Records shown =

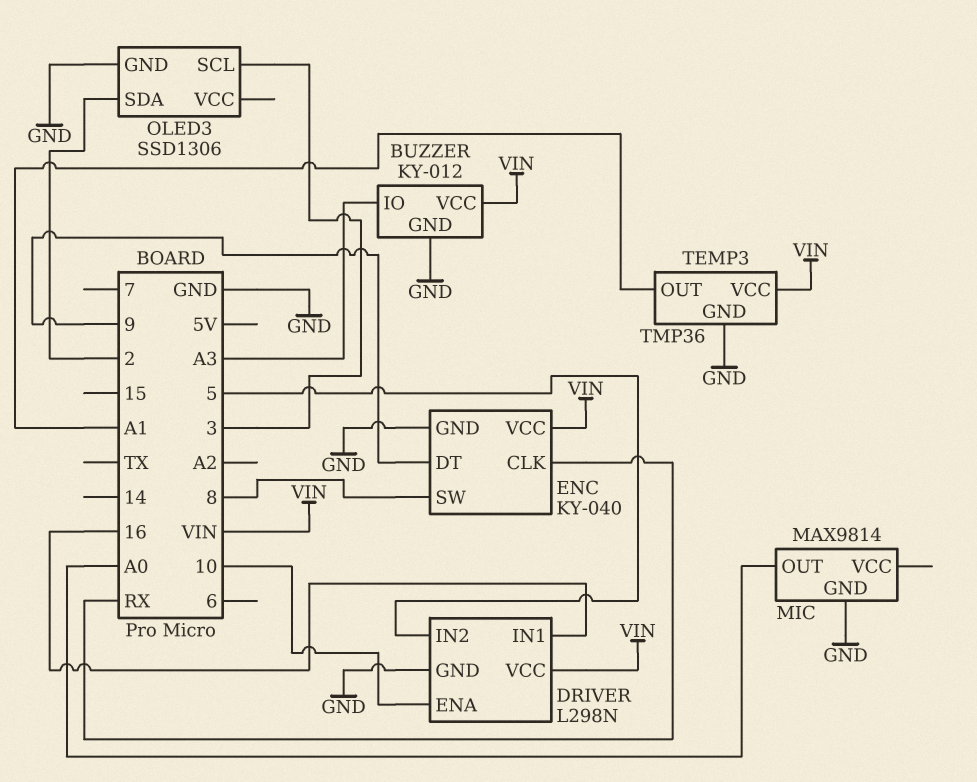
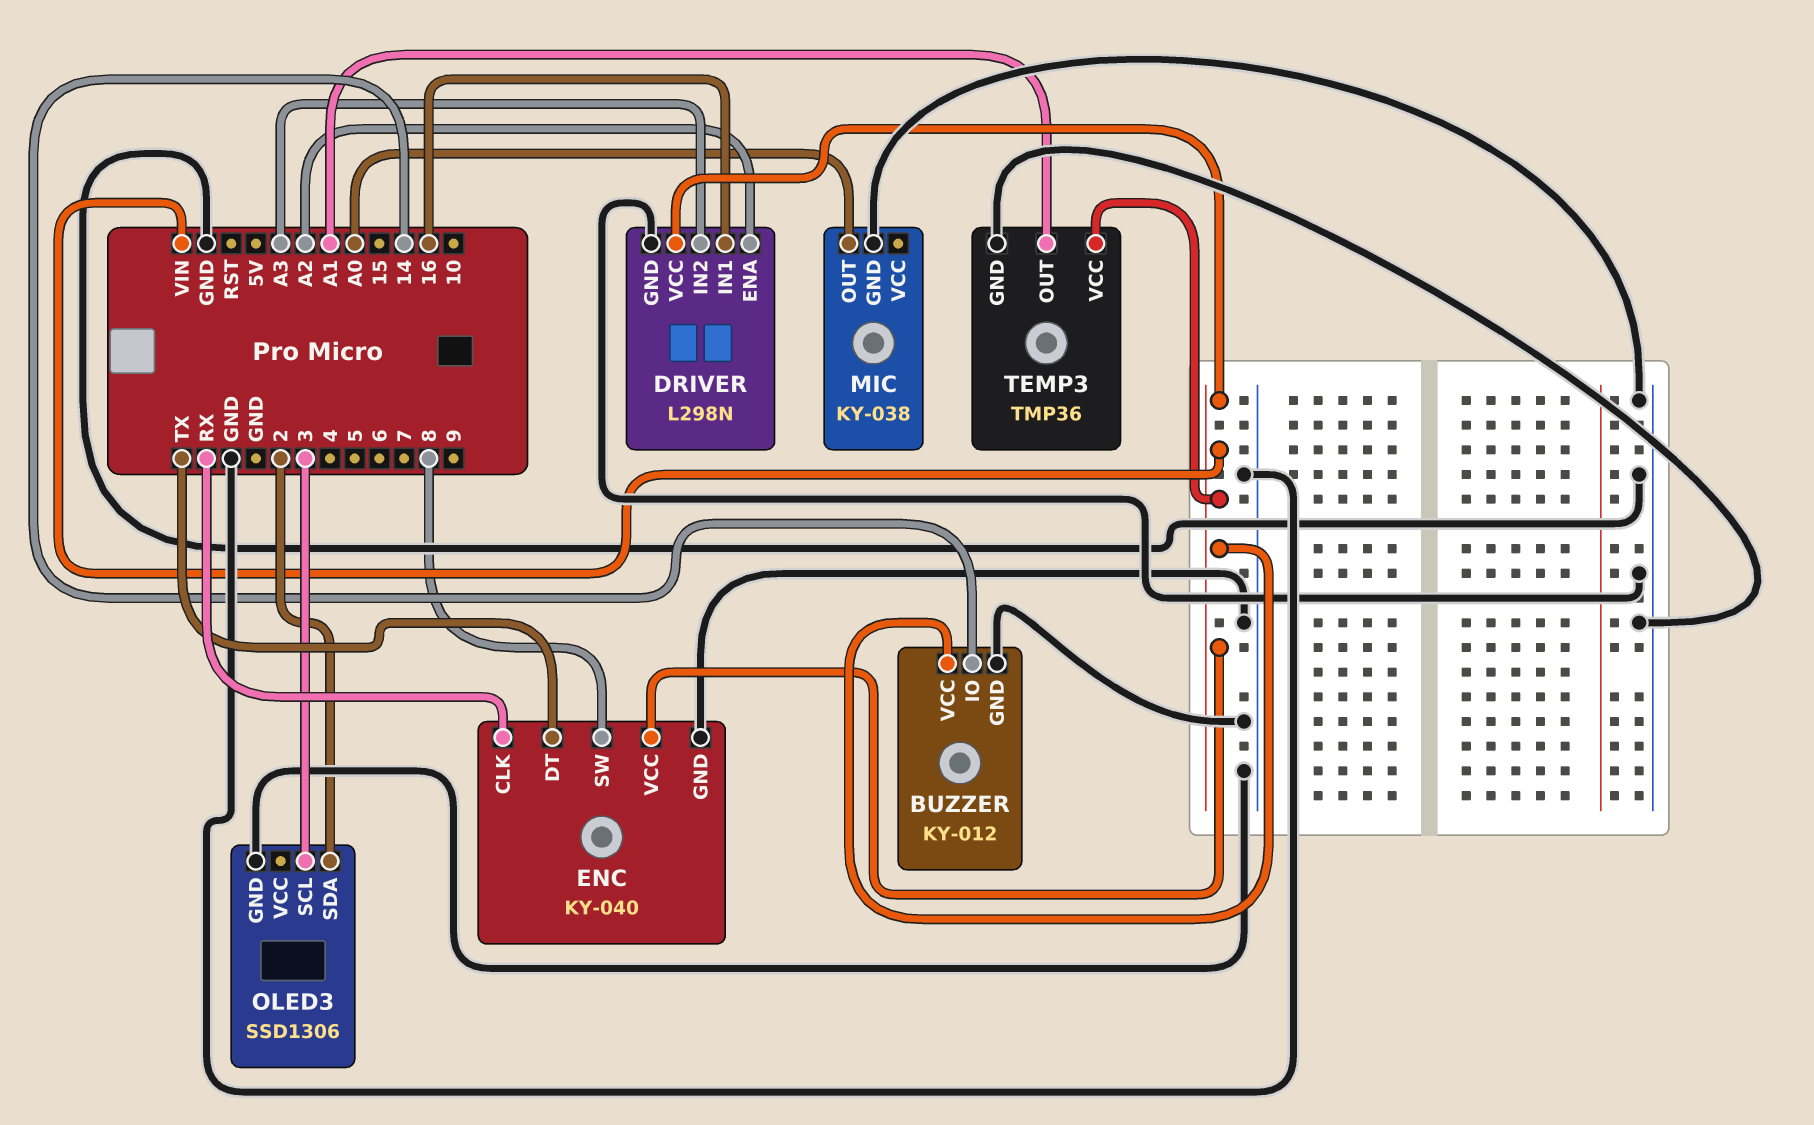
BUZZER pin IO: A3 -> 14
DRIVER pin ENA: 10 -> A2
DRIVER pin IN2: 5 -> A3
ENC pin DT: 9 -> TX
MIC: MAX9814 -> KY-038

What the task asks =
Go through the records and repeat each one exactly, skipping anything that is a picture.

Worked solution =
BUZZER pin IO: A3 -> 14
DRIVER pin ENA: 10 -> A2
DRIVER pin IN2: 5 -> A3
ENC pin DT: 9 -> TX
MIC: MAX9814 -> KY-038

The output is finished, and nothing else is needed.